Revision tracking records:
________
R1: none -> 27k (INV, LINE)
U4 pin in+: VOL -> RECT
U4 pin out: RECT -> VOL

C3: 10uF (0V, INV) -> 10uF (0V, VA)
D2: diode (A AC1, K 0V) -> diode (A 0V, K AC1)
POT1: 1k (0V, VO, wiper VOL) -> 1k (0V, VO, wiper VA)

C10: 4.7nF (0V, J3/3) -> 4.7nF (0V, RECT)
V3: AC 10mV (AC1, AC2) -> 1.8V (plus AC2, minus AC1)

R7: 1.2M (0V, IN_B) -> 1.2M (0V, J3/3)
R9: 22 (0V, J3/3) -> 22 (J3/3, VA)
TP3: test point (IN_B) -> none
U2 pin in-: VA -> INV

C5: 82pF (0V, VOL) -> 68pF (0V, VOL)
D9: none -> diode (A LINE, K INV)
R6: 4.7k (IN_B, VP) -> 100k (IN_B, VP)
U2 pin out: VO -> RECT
________
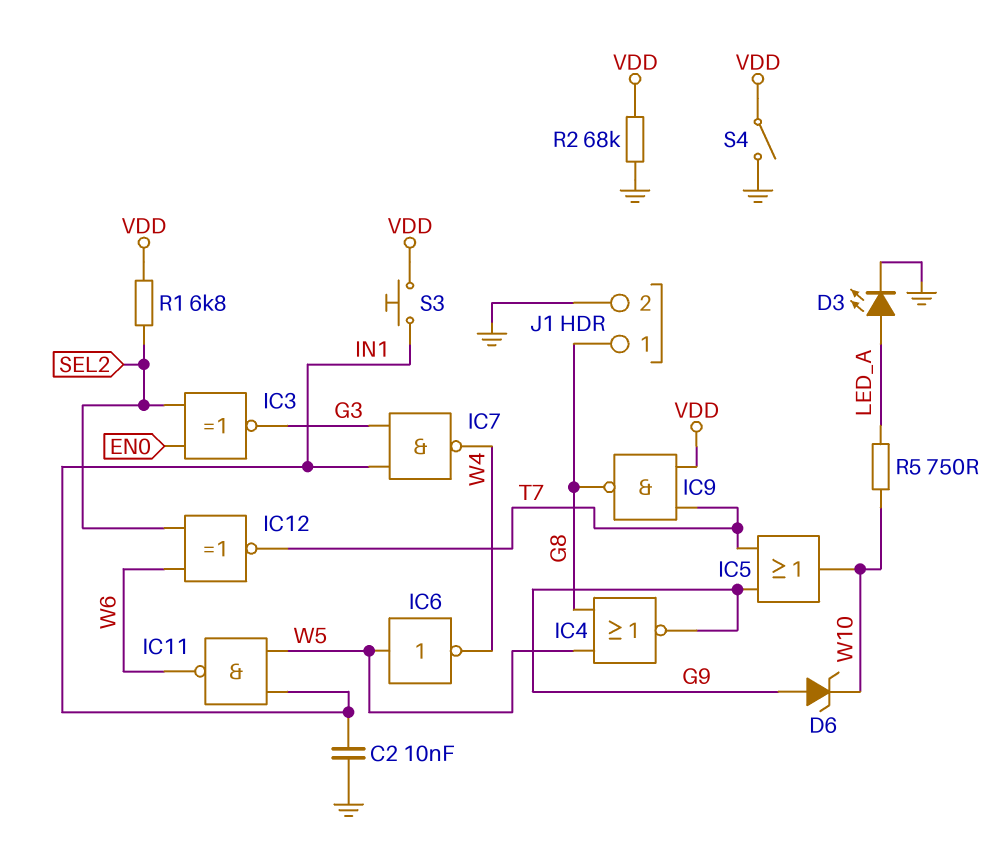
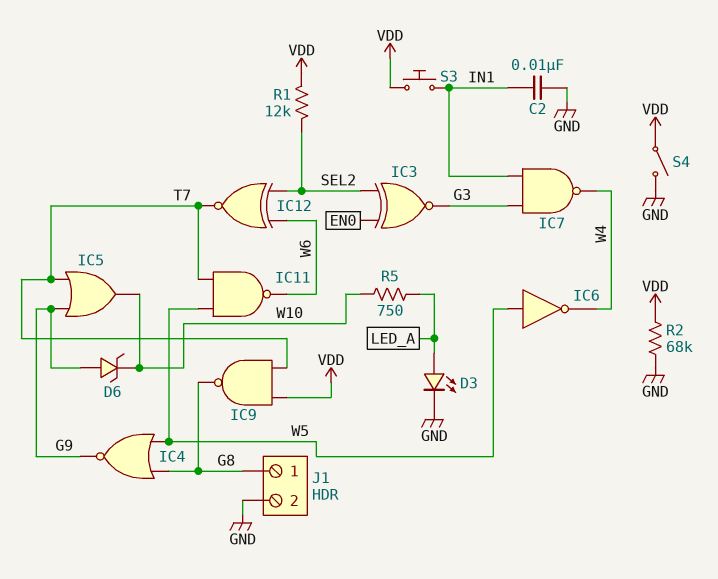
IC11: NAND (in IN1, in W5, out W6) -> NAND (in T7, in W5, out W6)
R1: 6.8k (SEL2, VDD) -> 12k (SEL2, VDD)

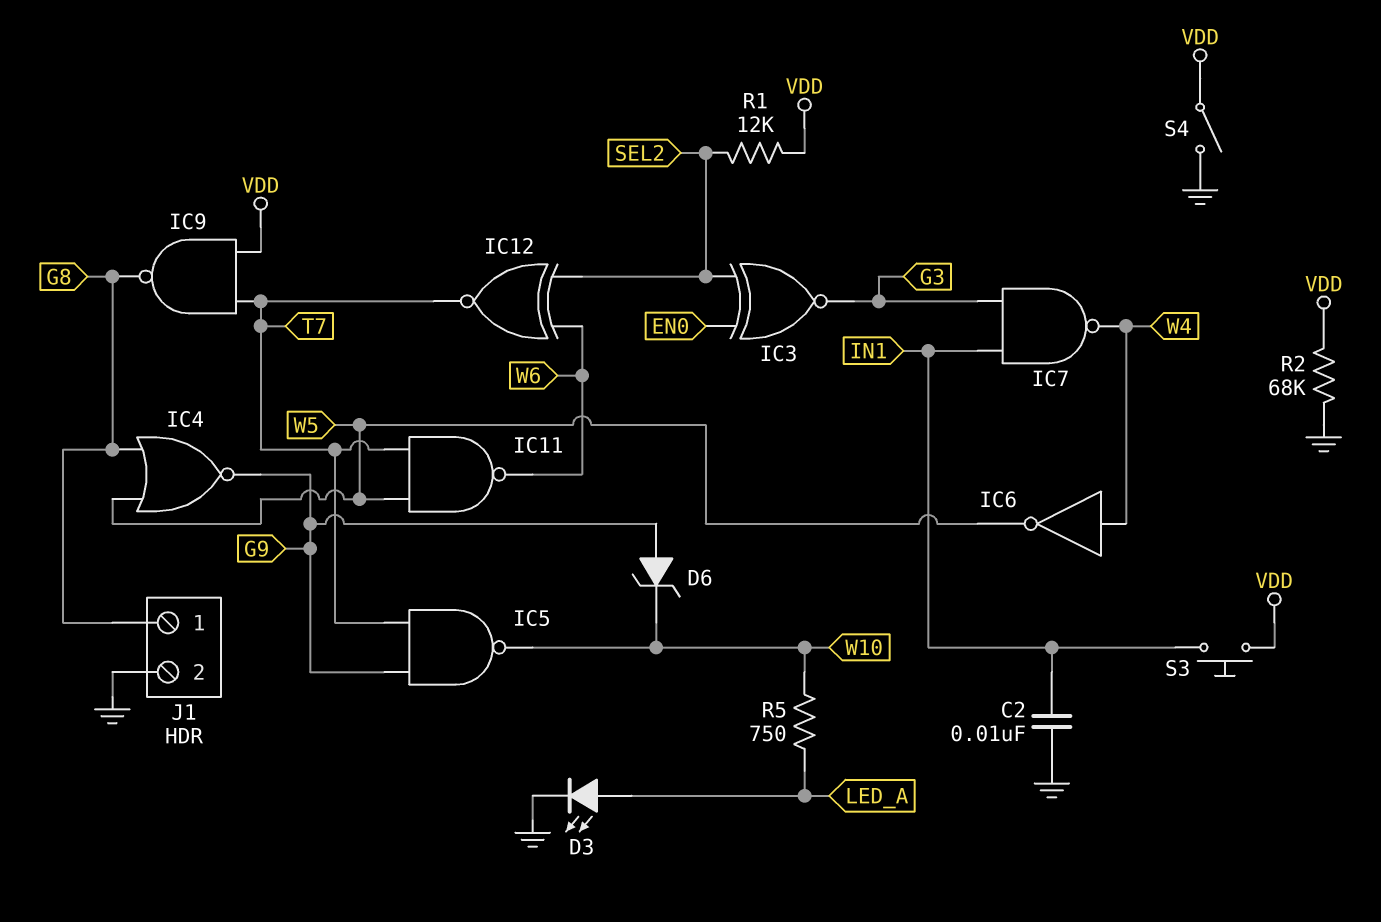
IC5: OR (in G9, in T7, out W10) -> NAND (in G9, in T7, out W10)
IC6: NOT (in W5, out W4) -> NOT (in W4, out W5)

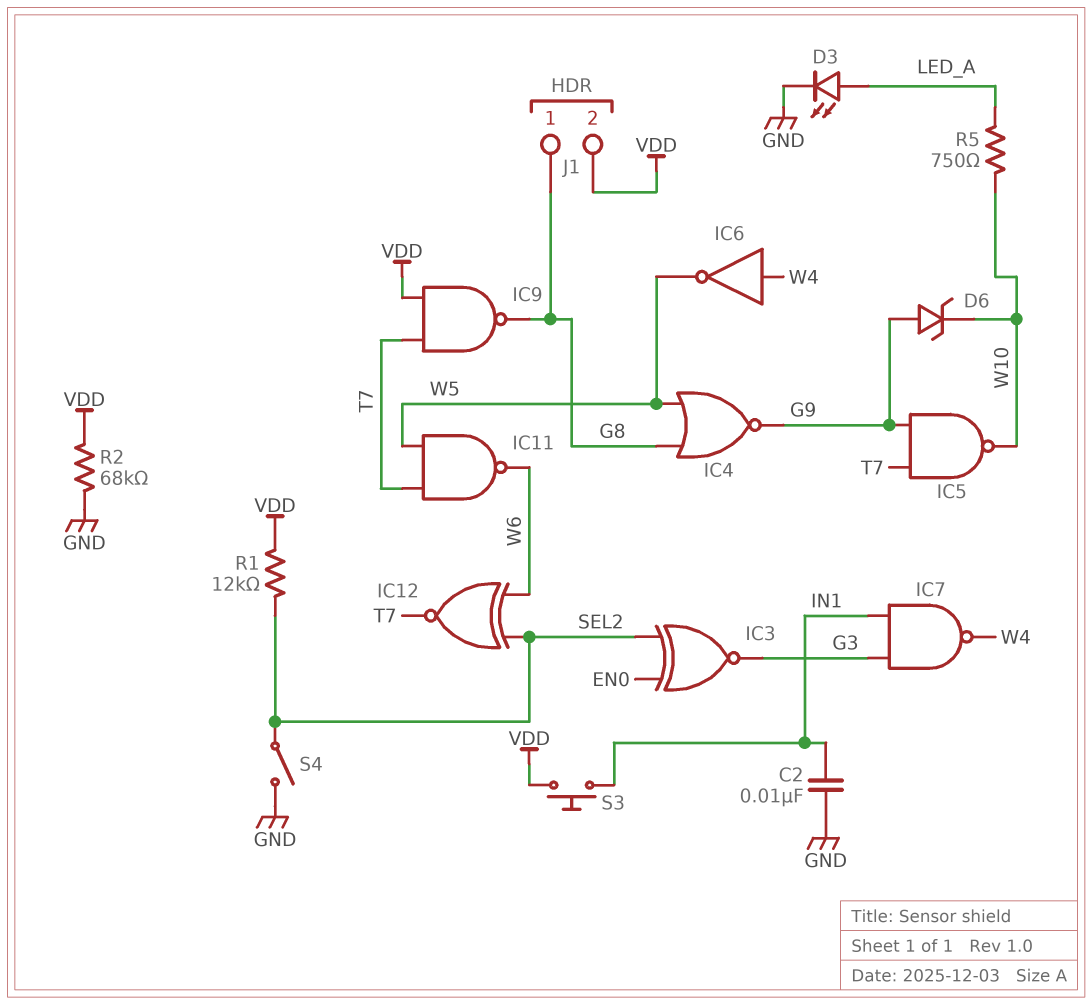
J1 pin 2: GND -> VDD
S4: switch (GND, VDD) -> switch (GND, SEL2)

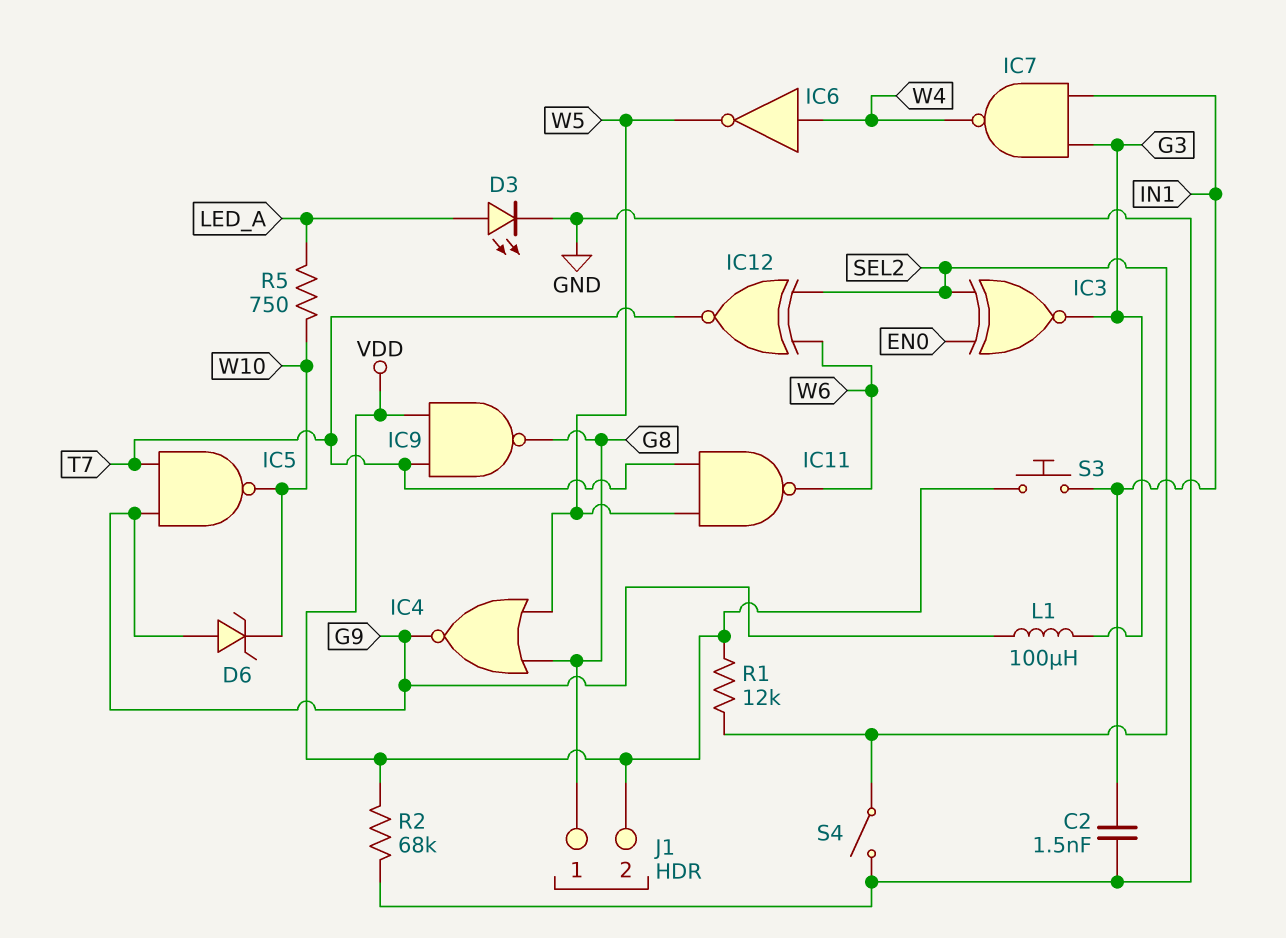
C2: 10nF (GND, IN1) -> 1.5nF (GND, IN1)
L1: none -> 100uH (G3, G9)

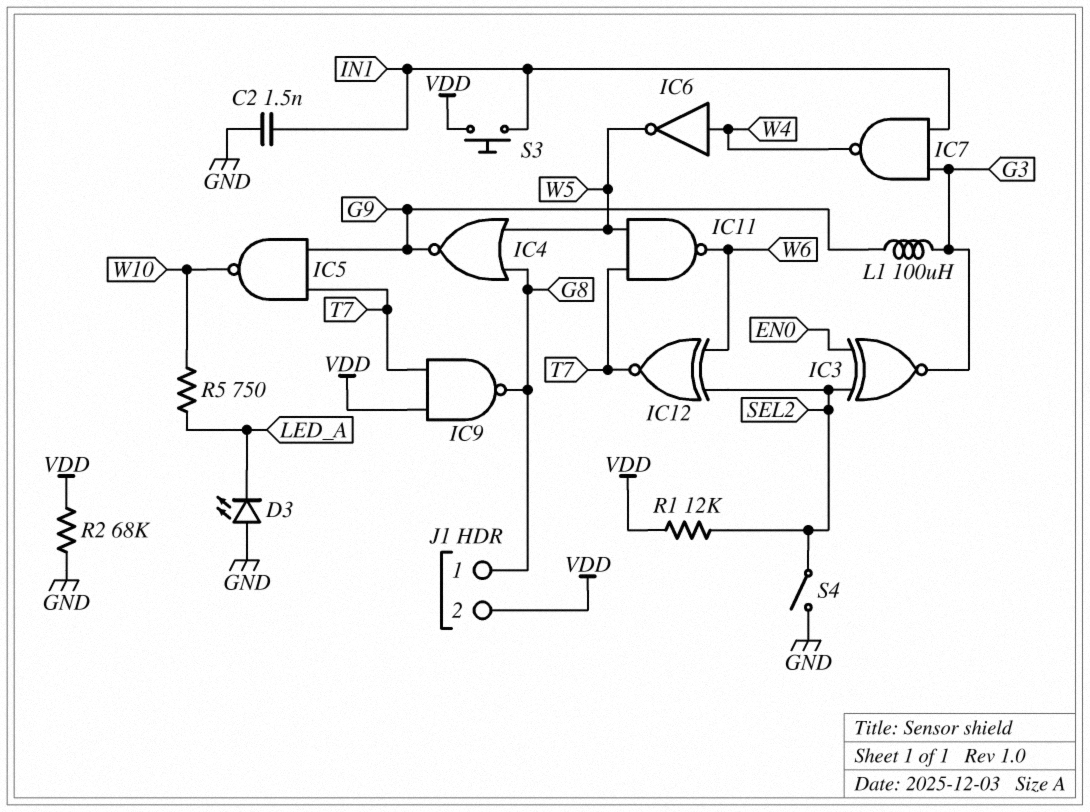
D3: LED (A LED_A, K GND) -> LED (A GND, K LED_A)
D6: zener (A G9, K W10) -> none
________
■ Directions for this task ■
What lines in the entries above hold "diode"? Copy every one.

■ Response box ■
D2: diode (A AC1, K 0V) -> diode (A 0V, K AC1)
D9: none -> diode (A LINE, K INV)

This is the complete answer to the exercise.